Object state change records
====
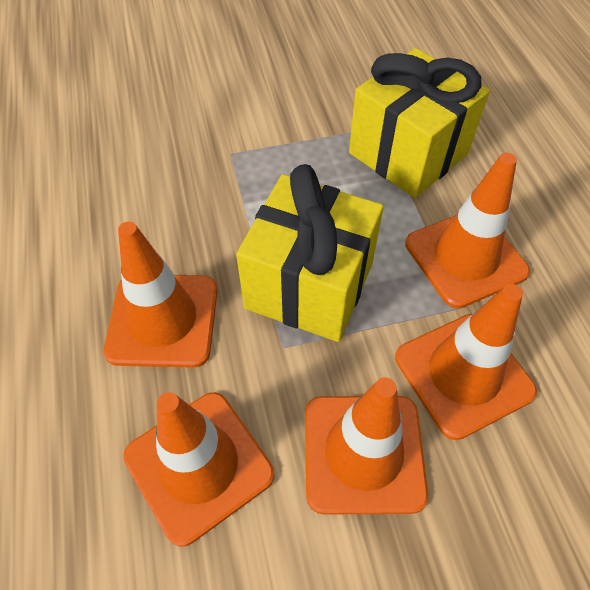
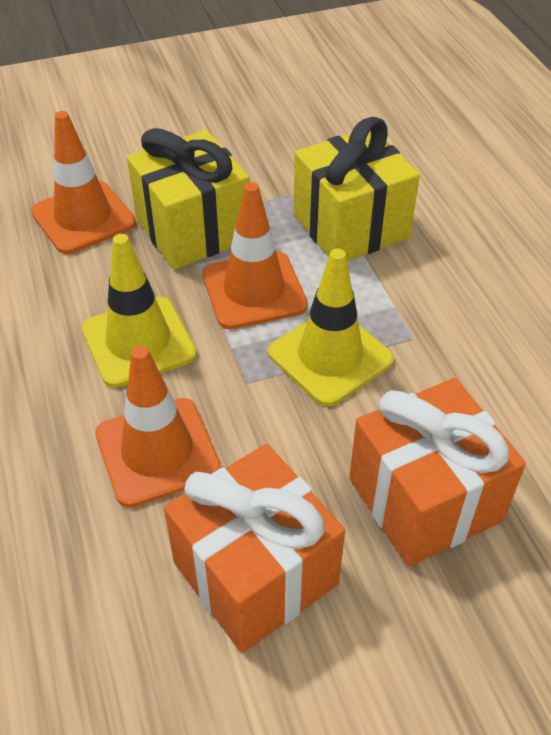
orange gift: 0 -> 2
orange traffic cone: 5 -> 3
yellow traffic cone: 0 -> 2

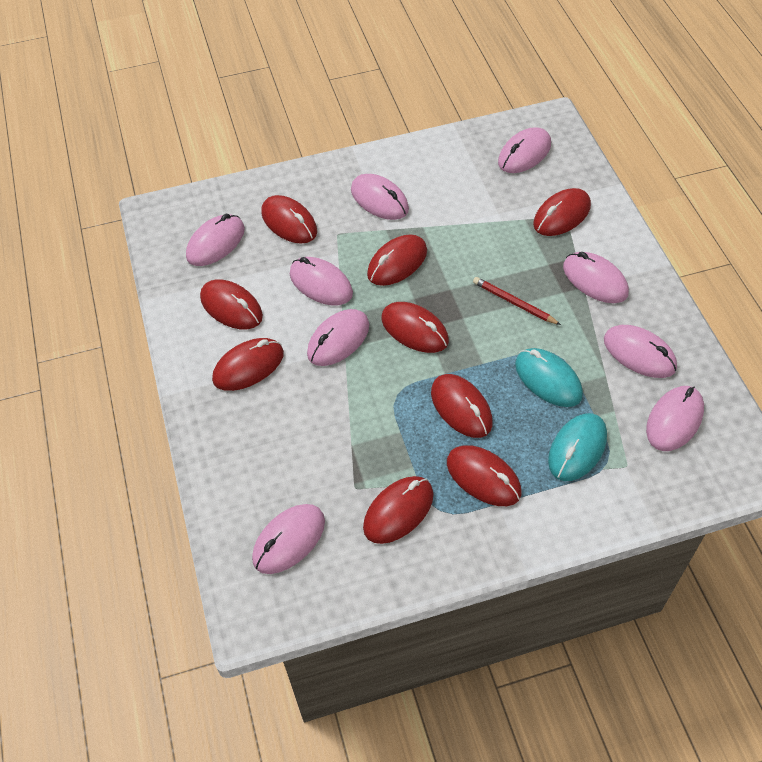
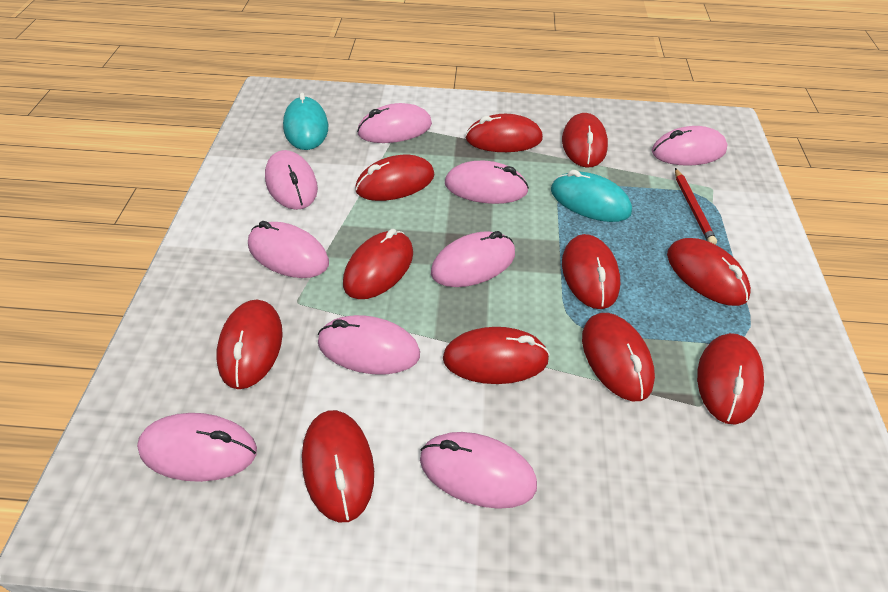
red mouse: 9 -> 11

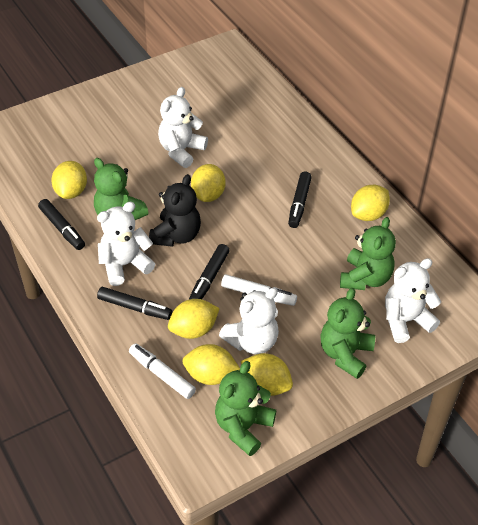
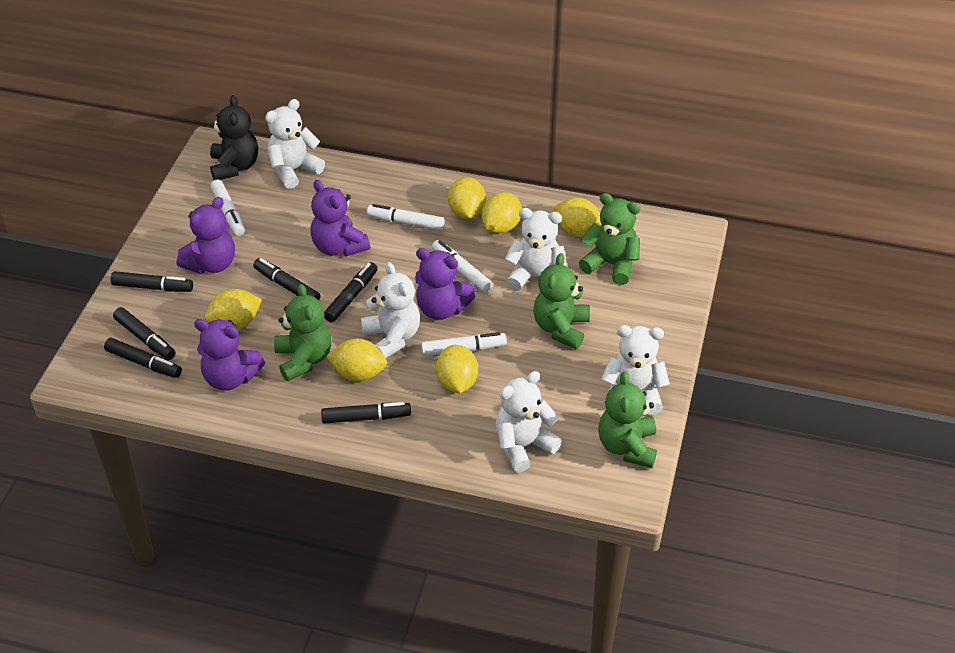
black marker: 4 -> 6
purple teddy bear: 0 -> 4
white marker: 2 -> 4
white teddy bear: 4 -> 5

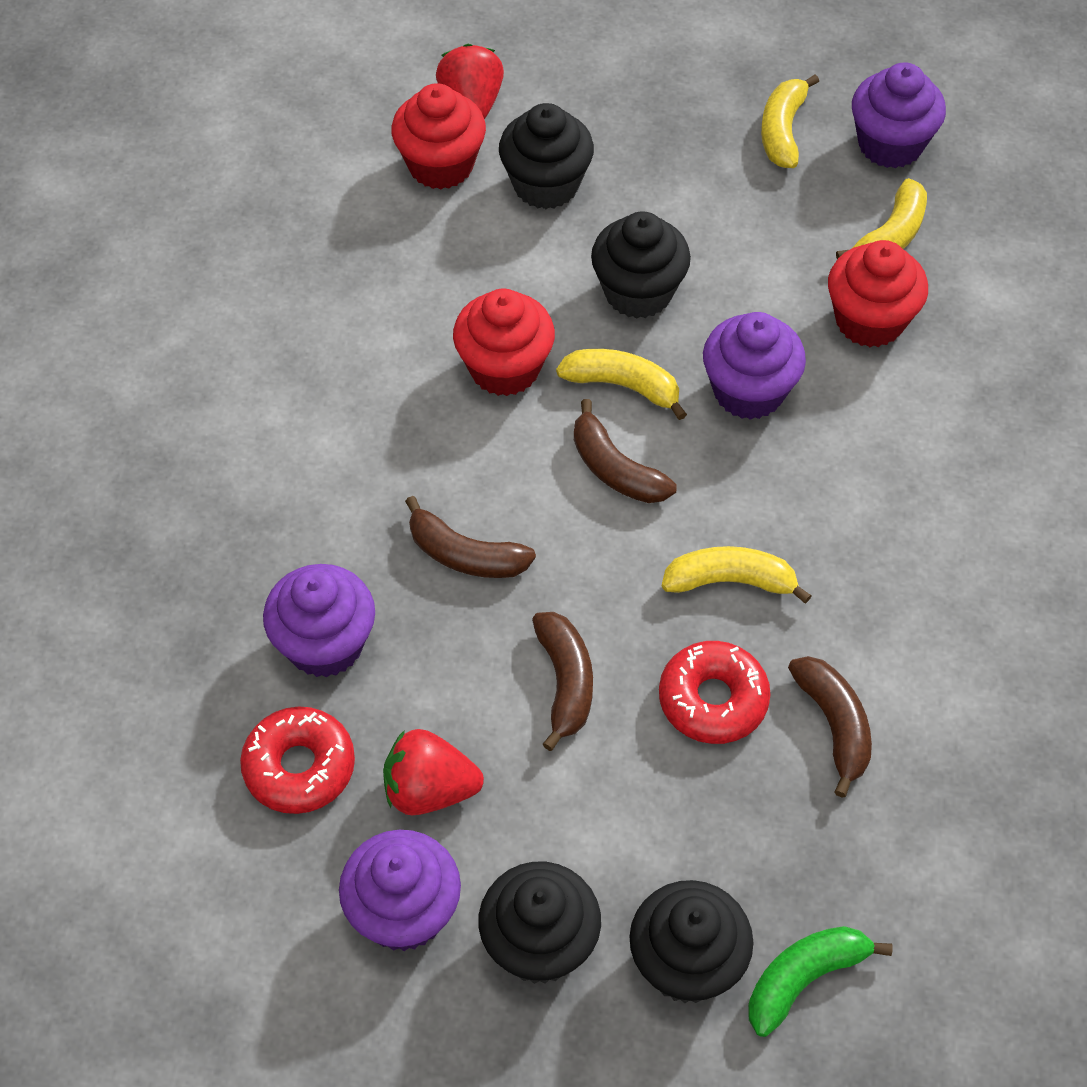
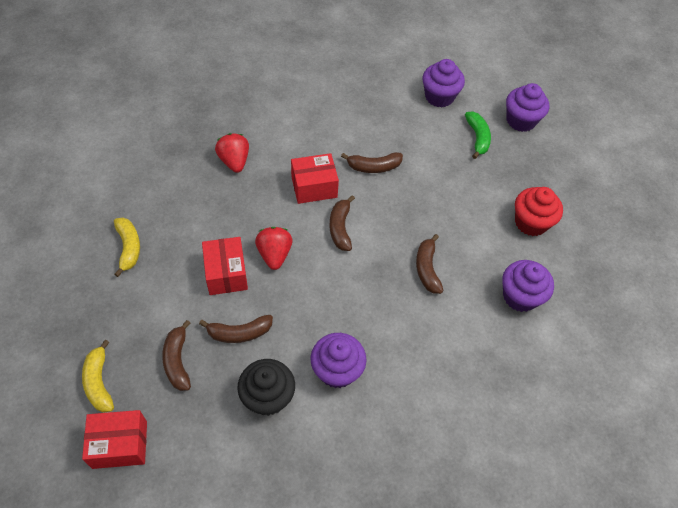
black cupcake: 4 -> 1
brown banana: 4 -> 5
red box: 0 -> 3
red cupcake: 3 -> 1
red donut: 2 -> 0
yellow banana: 4 -> 2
====
## [YOUR ASSIGNMENT]
Beginning with the line that contains "black cupcake: 4 -> 1", return every line through the end of the data above, exactly as written.

## [TASK SOLUTION]
black cupcake: 4 -> 1
brown banana: 4 -> 5
red box: 0 -> 3
red cupcake: 3 -> 1
red donut: 2 -> 0
yellow banana: 4 -> 2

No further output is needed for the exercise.